• _Supplied data_
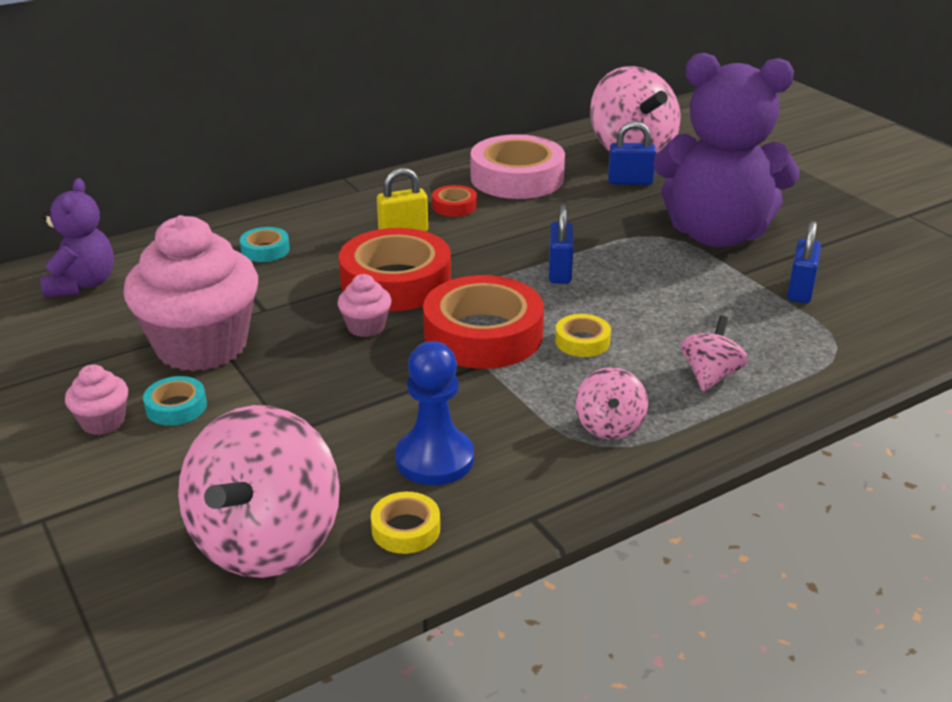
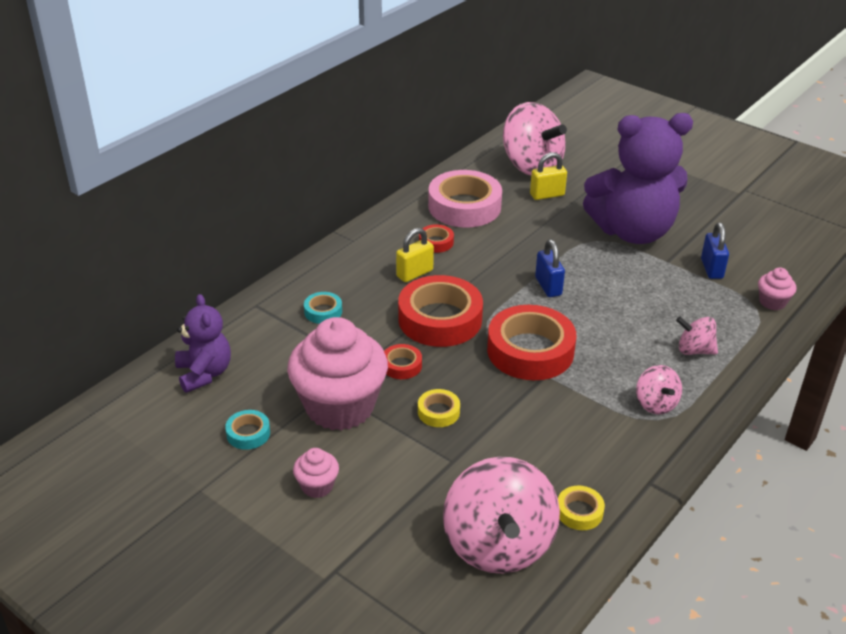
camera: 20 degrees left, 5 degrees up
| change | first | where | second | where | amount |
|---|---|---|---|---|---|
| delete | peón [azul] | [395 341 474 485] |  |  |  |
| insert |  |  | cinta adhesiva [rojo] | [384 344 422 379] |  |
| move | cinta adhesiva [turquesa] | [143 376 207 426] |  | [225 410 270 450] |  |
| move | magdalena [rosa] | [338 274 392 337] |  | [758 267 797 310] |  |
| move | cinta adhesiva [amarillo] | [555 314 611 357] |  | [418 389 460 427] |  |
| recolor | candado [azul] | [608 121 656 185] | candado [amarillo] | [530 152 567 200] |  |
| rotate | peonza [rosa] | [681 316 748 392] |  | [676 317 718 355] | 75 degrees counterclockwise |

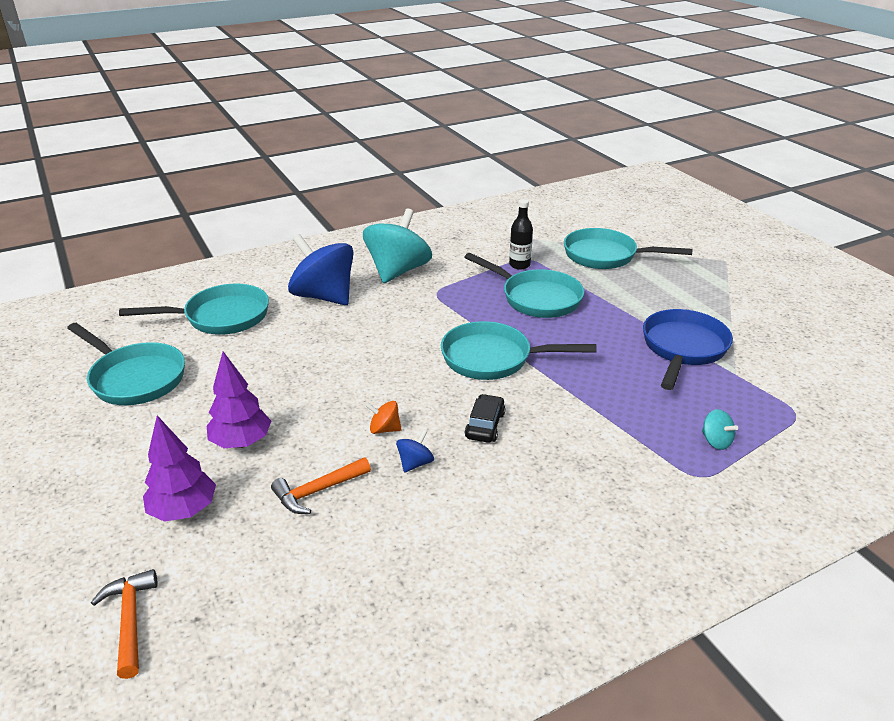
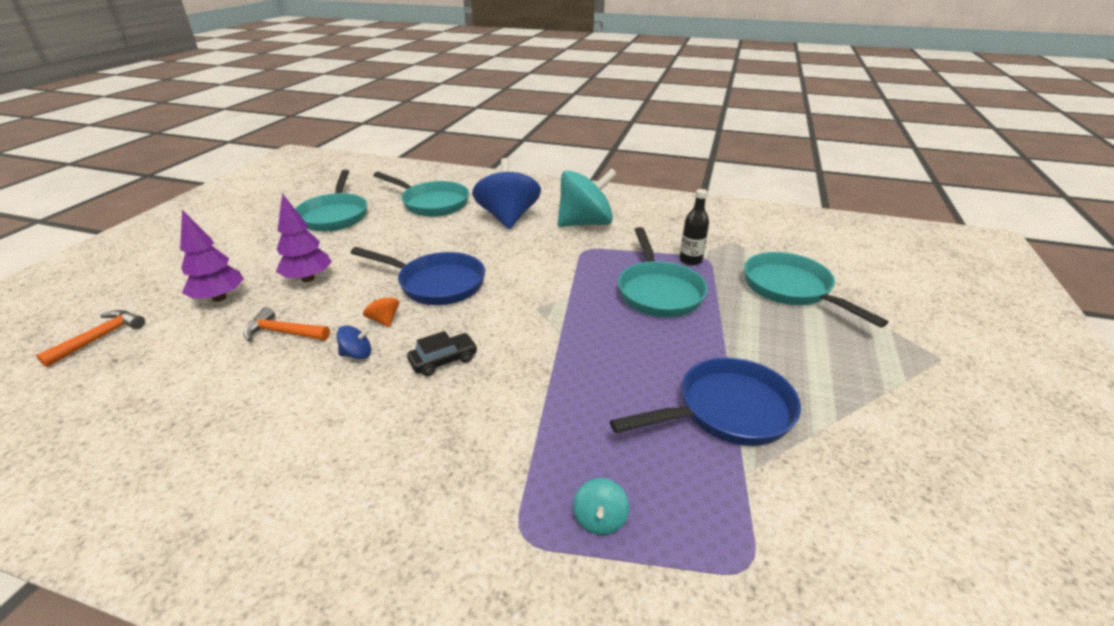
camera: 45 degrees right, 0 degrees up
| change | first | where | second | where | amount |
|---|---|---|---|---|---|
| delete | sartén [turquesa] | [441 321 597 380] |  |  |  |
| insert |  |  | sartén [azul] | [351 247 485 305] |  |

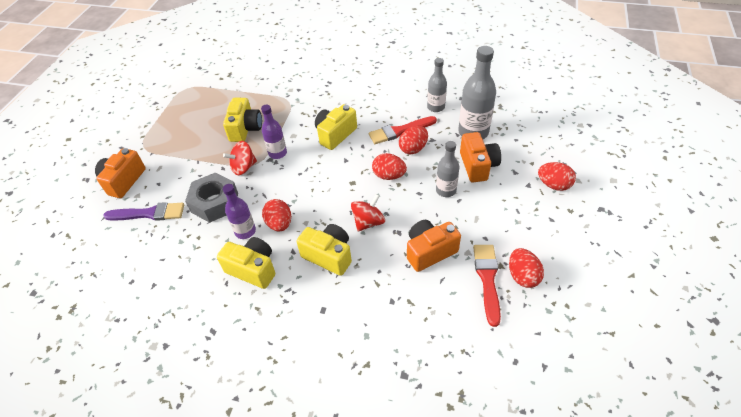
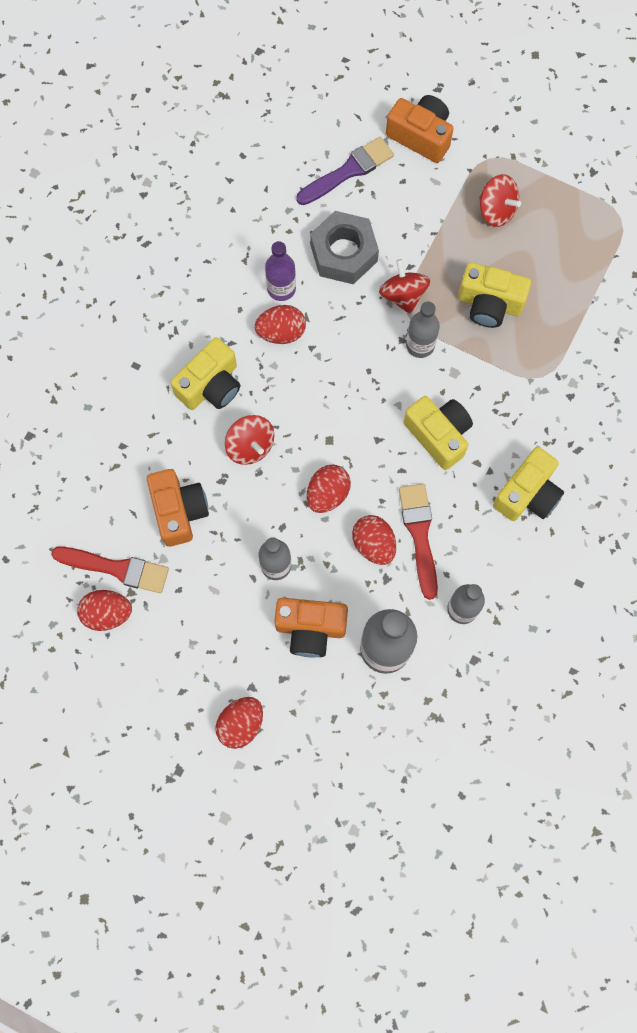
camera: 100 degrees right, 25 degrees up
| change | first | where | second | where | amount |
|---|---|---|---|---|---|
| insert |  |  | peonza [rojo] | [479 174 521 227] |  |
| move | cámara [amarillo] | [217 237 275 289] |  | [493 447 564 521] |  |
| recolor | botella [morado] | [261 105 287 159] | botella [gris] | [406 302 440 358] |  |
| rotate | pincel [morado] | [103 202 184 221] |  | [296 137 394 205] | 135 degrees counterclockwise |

• _Instructions for the task_
Scan the material above for the string "cinta", returning each line that contains it.

• _Finished exercise_
| insert |  |  | cinta adhesiva [rojo] | [384 344 422 379] |  |
| move | cinta adhesiva [turquesa] | [143 376 207 426] |  | [225 410 270 450] |  |
| move | cinta adhesiva [amarillo] | [555 314 611 357] |  | [418 389 460 427] |  |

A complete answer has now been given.